- _What you need to do_
An exact copy of the lines from the one containing "(425, 273) = (695, 263): none" through the end of the material is all that is wanted; transcribe only those.

- _Available records_
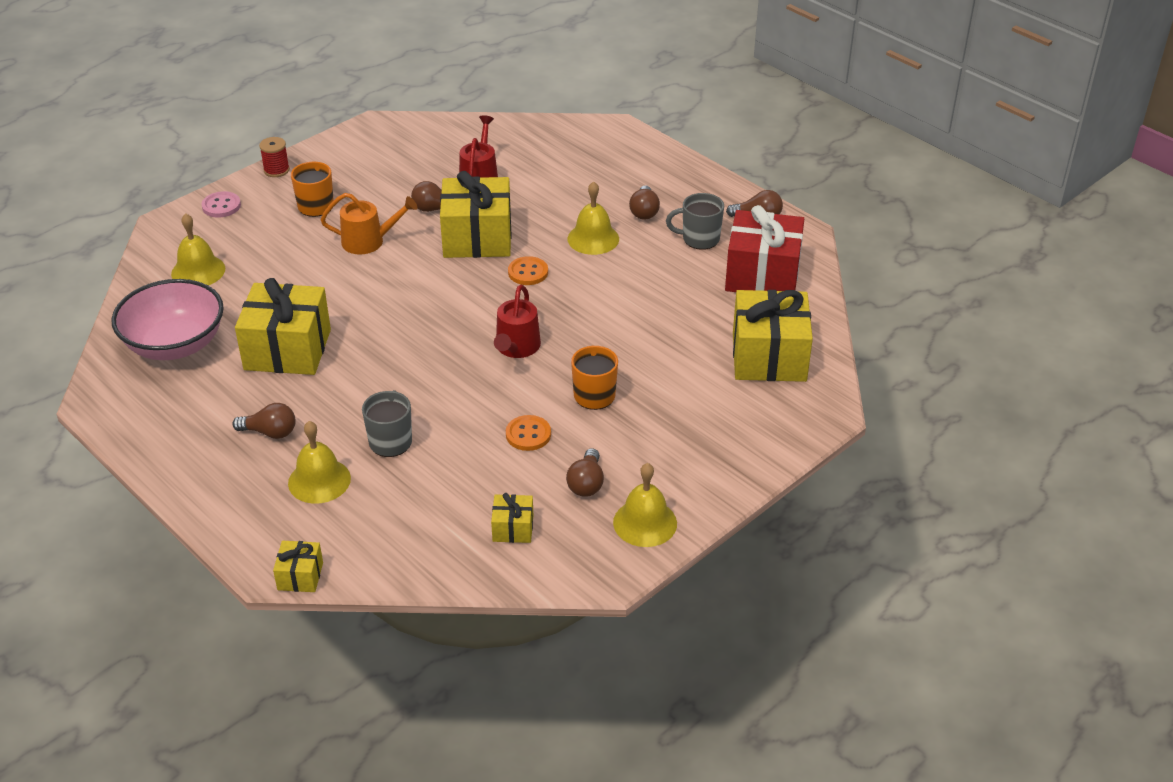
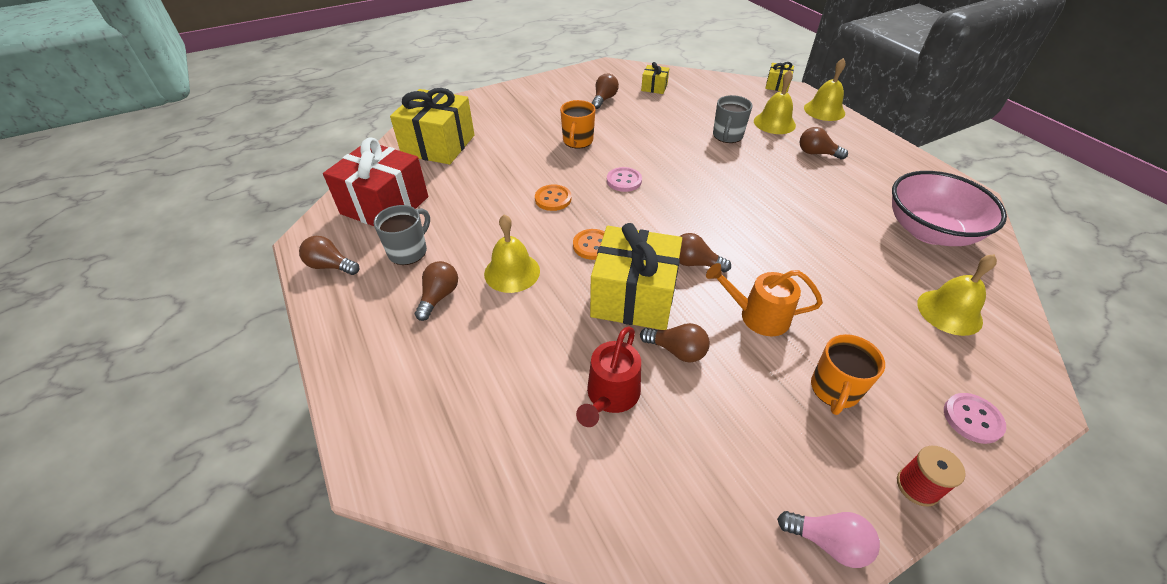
camera: 165 degrees left, 5 degrees up
(287, 349) = (820, 210): yellow gift -> none
(339, 142) = (827, 542): none -> pink light bulb
(425, 273) = (695, 263): none -> brown light bulb
(516, 347) = (624, 181): red watering can -> pink button
(528, 434) = (632, 126): orange button -> orange button (553, 199)
(645, 523) = (579, 80): yellow bell -> yellow bell (824, 110)
(699, 239) = (409, 251): grey mug -> grey mug turned 75 degrees counterclockwise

- _Written reply_
(425, 273) = (695, 263): none -> brown light bulb
(516, 347) = (624, 181): red watering can -> pink button
(528, 434) = (632, 126): orange button -> orange button (553, 199)
(645, 523) = (579, 80): yellow bell -> yellow bell (824, 110)
(699, 239) = (409, 251): grey mug -> grey mug turned 75 degrees counterclockwise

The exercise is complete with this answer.